PROMPT:
Exactly the lines below from the one with "SOIL3 pin AO: D4 -> A0" up to and including the one with "DIGITS pin CLK: D5 -> RX" make up the answer, with nothing else added.

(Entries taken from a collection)
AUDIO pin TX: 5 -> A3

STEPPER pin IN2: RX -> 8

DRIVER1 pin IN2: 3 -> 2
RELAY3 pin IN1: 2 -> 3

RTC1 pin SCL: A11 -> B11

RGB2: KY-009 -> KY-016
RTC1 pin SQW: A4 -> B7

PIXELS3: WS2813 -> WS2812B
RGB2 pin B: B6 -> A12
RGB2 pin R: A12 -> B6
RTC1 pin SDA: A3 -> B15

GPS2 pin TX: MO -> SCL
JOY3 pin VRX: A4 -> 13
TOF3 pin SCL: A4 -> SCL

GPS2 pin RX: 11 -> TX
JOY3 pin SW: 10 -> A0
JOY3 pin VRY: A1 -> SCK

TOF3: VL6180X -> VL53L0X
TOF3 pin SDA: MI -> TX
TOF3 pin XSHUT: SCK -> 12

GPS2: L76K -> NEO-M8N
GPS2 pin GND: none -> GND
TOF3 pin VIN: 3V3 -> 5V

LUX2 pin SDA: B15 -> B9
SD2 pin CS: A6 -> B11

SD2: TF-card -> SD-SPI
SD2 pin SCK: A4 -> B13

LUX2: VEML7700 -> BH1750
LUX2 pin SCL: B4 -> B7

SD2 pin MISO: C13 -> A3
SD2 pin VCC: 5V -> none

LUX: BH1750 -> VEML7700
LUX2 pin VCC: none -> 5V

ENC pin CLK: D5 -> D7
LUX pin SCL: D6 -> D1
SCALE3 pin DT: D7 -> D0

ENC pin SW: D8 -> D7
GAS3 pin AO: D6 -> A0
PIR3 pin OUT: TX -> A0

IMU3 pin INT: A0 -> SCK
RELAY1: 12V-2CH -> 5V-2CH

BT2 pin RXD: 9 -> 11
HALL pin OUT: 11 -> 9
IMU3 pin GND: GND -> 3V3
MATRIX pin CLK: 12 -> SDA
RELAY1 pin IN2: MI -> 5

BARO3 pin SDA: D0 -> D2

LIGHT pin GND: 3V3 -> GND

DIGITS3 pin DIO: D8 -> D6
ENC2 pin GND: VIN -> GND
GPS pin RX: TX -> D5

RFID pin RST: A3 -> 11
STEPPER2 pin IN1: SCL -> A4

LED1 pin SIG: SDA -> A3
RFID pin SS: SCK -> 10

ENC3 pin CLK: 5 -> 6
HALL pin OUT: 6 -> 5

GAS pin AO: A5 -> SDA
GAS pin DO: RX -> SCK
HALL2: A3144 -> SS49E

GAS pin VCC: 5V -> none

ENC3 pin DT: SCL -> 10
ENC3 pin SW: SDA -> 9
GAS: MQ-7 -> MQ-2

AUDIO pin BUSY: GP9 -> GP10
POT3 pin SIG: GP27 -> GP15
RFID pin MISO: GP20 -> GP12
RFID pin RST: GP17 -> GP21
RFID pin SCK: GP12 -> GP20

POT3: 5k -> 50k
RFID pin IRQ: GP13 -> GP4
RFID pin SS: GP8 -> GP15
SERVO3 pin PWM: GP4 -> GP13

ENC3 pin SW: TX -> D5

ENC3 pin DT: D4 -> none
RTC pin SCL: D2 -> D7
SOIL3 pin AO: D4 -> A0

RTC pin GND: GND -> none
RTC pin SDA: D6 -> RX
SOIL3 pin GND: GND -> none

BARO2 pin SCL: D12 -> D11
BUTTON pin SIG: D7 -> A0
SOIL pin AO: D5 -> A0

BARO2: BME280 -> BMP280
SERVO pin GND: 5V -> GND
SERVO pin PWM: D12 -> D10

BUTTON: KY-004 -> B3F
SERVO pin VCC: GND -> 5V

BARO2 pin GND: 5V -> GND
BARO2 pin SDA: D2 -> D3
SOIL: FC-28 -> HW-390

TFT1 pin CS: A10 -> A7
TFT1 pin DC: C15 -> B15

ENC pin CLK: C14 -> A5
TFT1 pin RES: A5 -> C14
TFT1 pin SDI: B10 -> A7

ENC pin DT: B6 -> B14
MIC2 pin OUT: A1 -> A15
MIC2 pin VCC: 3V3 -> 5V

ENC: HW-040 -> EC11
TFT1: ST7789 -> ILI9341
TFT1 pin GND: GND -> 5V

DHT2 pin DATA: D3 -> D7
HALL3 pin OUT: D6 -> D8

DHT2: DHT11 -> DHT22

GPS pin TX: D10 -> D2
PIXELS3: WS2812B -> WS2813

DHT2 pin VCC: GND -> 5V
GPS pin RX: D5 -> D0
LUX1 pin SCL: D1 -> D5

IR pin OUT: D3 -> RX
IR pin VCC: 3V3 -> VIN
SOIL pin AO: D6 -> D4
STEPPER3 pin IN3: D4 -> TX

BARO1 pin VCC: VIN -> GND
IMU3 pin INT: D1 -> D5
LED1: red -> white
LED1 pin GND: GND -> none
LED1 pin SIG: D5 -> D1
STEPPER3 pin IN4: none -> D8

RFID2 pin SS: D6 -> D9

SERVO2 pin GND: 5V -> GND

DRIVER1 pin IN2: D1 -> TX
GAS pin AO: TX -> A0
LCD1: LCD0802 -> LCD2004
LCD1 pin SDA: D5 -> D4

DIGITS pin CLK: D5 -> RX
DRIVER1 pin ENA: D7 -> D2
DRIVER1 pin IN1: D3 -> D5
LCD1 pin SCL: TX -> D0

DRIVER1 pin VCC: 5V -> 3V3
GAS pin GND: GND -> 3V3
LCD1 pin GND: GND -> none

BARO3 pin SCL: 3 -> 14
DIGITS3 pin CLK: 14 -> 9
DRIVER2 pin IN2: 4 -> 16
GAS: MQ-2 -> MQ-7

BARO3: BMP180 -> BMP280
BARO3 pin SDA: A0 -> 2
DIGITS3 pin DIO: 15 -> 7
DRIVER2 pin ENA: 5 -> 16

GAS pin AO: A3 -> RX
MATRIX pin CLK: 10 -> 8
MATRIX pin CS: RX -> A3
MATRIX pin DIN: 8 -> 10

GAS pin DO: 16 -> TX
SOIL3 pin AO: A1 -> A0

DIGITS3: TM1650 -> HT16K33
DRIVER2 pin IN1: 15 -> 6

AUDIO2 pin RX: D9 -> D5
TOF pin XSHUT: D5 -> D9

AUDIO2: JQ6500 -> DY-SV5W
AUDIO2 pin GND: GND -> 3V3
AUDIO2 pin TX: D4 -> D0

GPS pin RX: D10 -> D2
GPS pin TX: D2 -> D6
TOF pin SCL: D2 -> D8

COMPLETED TASK:
SOIL3 pin AO: D4 -> A0

RTC pin GND: GND -> none
RTC pin SDA: D6 -> RX
SOIL3 pin GND: GND -> none

BARO2 pin SCL: D12 -> D11
BUTTON pin SIG: D7 -> A0
SOIL pin AO: D5 -> A0

BARO2: BME280 -> BMP280
SERVO pin GND: 5V -> GND
SERVO pin PWM: D12 -> D10

BUTTON: KY-004 -> B3F
SERVO pin VCC: GND -> 5V

BARO2 pin GND: 5V -> GND
BARO2 pin SDA: D2 -> D3
SOIL: FC-28 -> HW-390

TFT1 pin CS: A10 -> A7
TFT1 pin DC: C15 -> B15

ENC pin CLK: C14 -> A5
TFT1 pin RES: A5 -> C14
TFT1 pin SDI: B10 -> A7

ENC pin DT: B6 -> B14
MIC2 pin OUT: A1 -> A15
MIC2 pin VCC: 3V3 -> 5V

ENC: HW-040 -> EC11
TFT1: ST7789 -> ILI9341
TFT1 pin GND: GND -> 5V

DHT2 pin DATA: D3 -> D7
HALL3 pin OUT: D6 -> D8

DHT2: DHT11 -> DHT22

GPS pin TX: D10 -> D2
PIXELS3: WS2812B -> WS2813

DHT2 pin VCC: GND -> 5V
GPS pin RX: D5 -> D0
LUX1 pin SCL: D1 -> D5

IR pin OUT: D3 -> RX
IR pin VCC: 3V3 -> VIN
SOIL pin AO: D6 -> D4
STEPPER3 pin IN3: D4 -> TX

BARO1 pin VCC: VIN -> GND
IMU3 pin INT: D1 -> D5
LED1: red -> white
LED1 pin GND: GND -> none
LED1 pin SIG: D5 -> D1
STEPPER3 pin IN4: none -> D8

RFID2 pin SS: D6 -> D9

SERVO2 pin GND: 5V -> GND

DRIVER1 pin IN2: D1 -> TX
GAS pin AO: TX -> A0
LCD1: LCD0802 -> LCD2004
LCD1 pin SDA: D5 -> D4

DIGITS pin CLK: D5 -> RX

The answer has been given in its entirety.